YOUR ASSIGNMENT → Take the lines below beginning at the line that has "none -> brown brick A7:A8 level 1" and stopping after the line that has "none -> brown brick H7:K7 level 1", and print them exactly as they are, with no other lines.

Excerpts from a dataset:
******

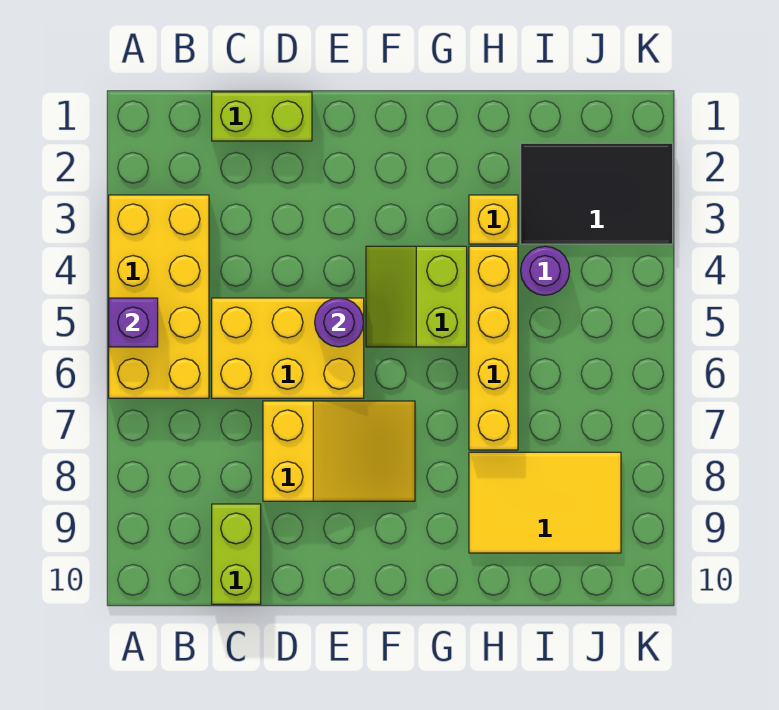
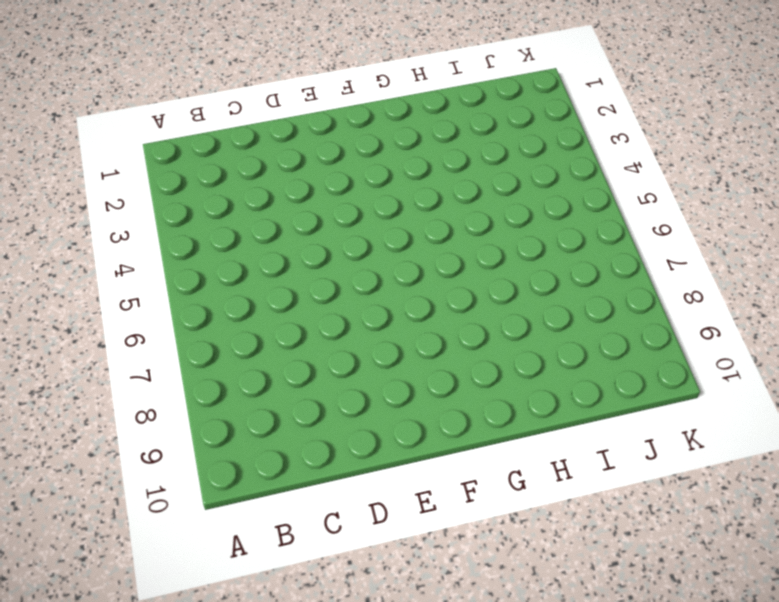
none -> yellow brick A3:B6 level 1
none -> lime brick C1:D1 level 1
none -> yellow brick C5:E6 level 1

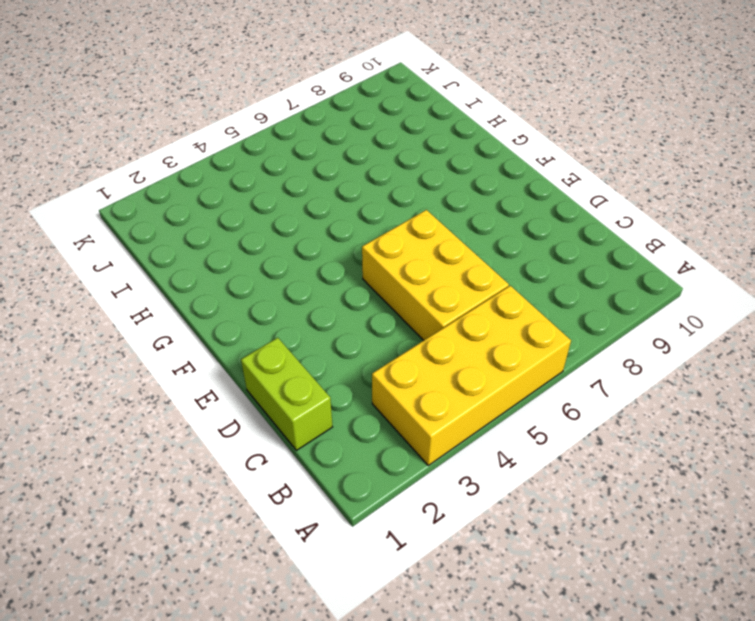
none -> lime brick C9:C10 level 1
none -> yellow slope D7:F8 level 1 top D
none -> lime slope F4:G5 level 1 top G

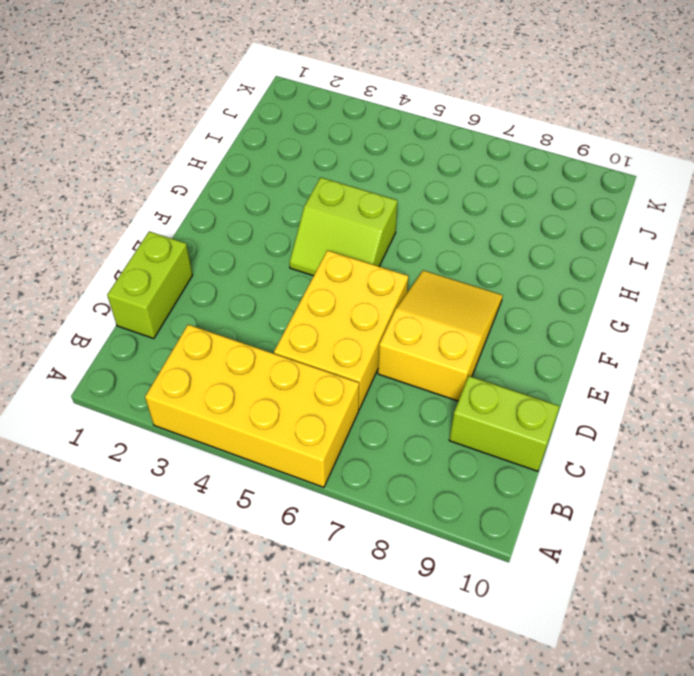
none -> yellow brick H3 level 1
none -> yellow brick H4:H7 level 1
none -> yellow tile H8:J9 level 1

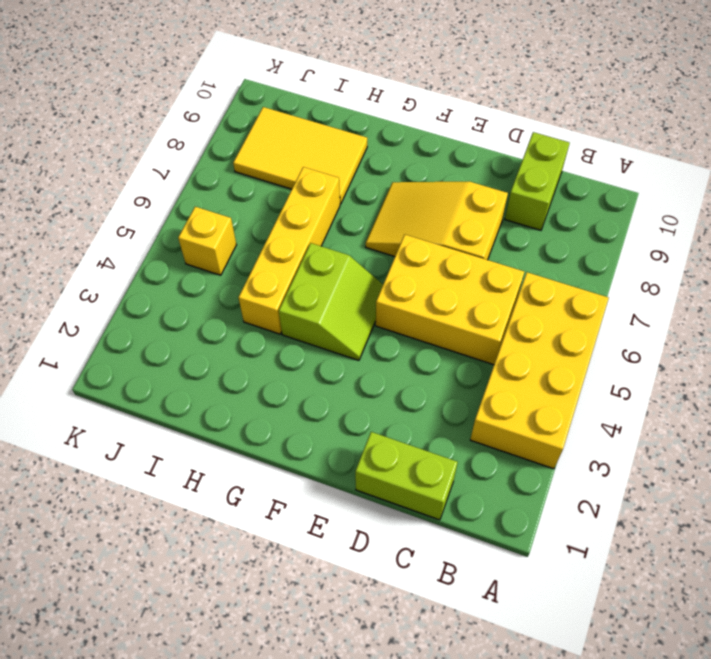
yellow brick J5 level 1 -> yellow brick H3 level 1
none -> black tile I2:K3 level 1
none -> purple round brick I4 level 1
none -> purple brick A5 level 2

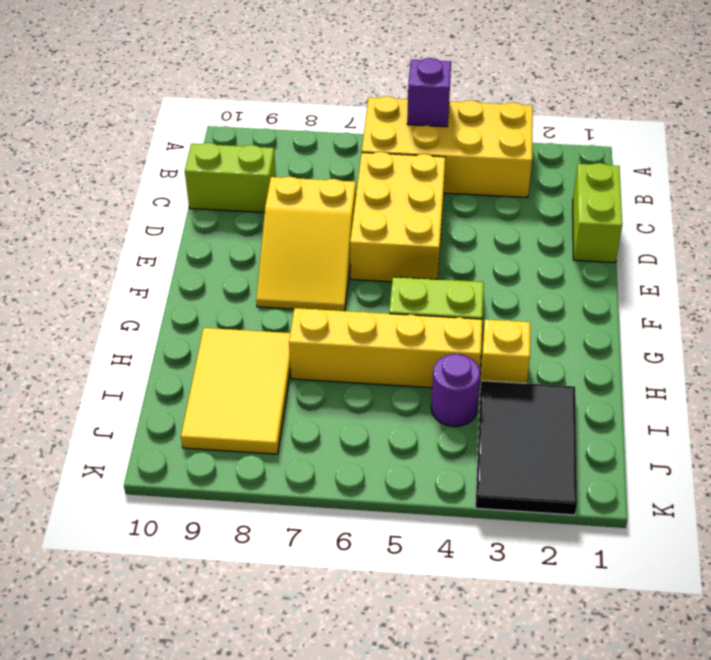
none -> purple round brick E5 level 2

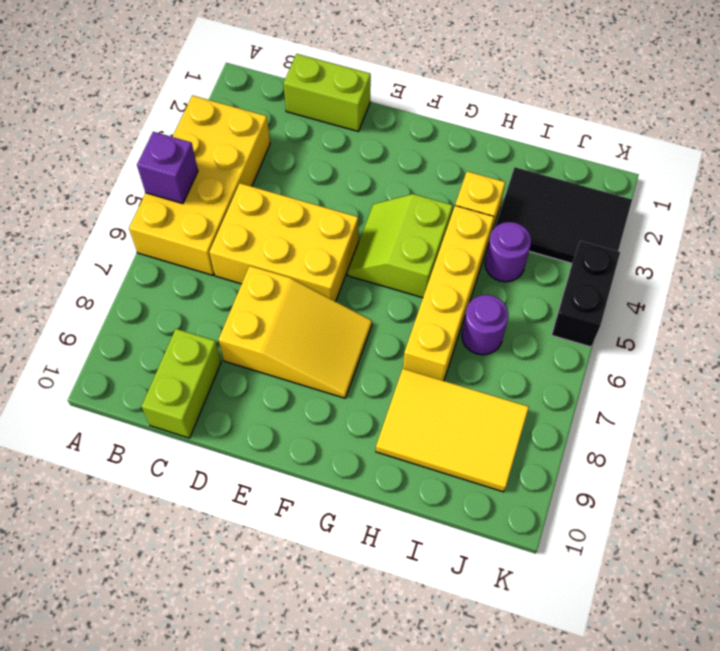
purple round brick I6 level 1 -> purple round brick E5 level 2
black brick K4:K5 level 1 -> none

******

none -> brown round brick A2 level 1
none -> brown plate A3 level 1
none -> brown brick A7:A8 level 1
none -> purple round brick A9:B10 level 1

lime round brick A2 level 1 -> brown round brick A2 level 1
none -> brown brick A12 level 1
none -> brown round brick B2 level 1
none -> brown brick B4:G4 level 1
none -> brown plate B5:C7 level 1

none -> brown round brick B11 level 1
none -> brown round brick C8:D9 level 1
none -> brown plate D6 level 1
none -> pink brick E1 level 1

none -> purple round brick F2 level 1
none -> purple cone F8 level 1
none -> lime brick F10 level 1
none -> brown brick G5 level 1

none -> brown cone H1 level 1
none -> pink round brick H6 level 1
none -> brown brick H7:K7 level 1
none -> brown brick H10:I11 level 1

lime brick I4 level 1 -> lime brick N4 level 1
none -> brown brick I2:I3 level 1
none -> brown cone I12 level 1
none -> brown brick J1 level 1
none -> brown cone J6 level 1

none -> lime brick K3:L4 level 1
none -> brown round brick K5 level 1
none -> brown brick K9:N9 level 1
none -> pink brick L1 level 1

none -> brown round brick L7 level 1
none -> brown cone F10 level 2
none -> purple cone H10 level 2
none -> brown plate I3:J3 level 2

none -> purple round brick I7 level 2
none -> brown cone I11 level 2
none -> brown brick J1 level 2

******

SOLUTION TO THIS TASK →
none -> brown brick A7:A8 level 1
none -> purple round brick A9:B10 level 1

lime round brick A2 level 1 -> brown round brick A2 level 1
none -> brown brick A12 level 1
none -> brown round brick B2 level 1
none -> brown brick B4:G4 level 1
none -> brown plate B5:C7 level 1

none -> brown round brick B11 level 1
none -> brown round brick C8:D9 level 1
none -> brown plate D6 level 1
none -> pink brick E1 level 1

none -> purple round brick F2 level 1
none -> purple cone F8 level 1
none -> lime brick F10 level 1
none -> brown brick G5 level 1

none -> brown cone H1 level 1
none -> pink round brick H6 level 1
none -> brown brick H7:K7 level 1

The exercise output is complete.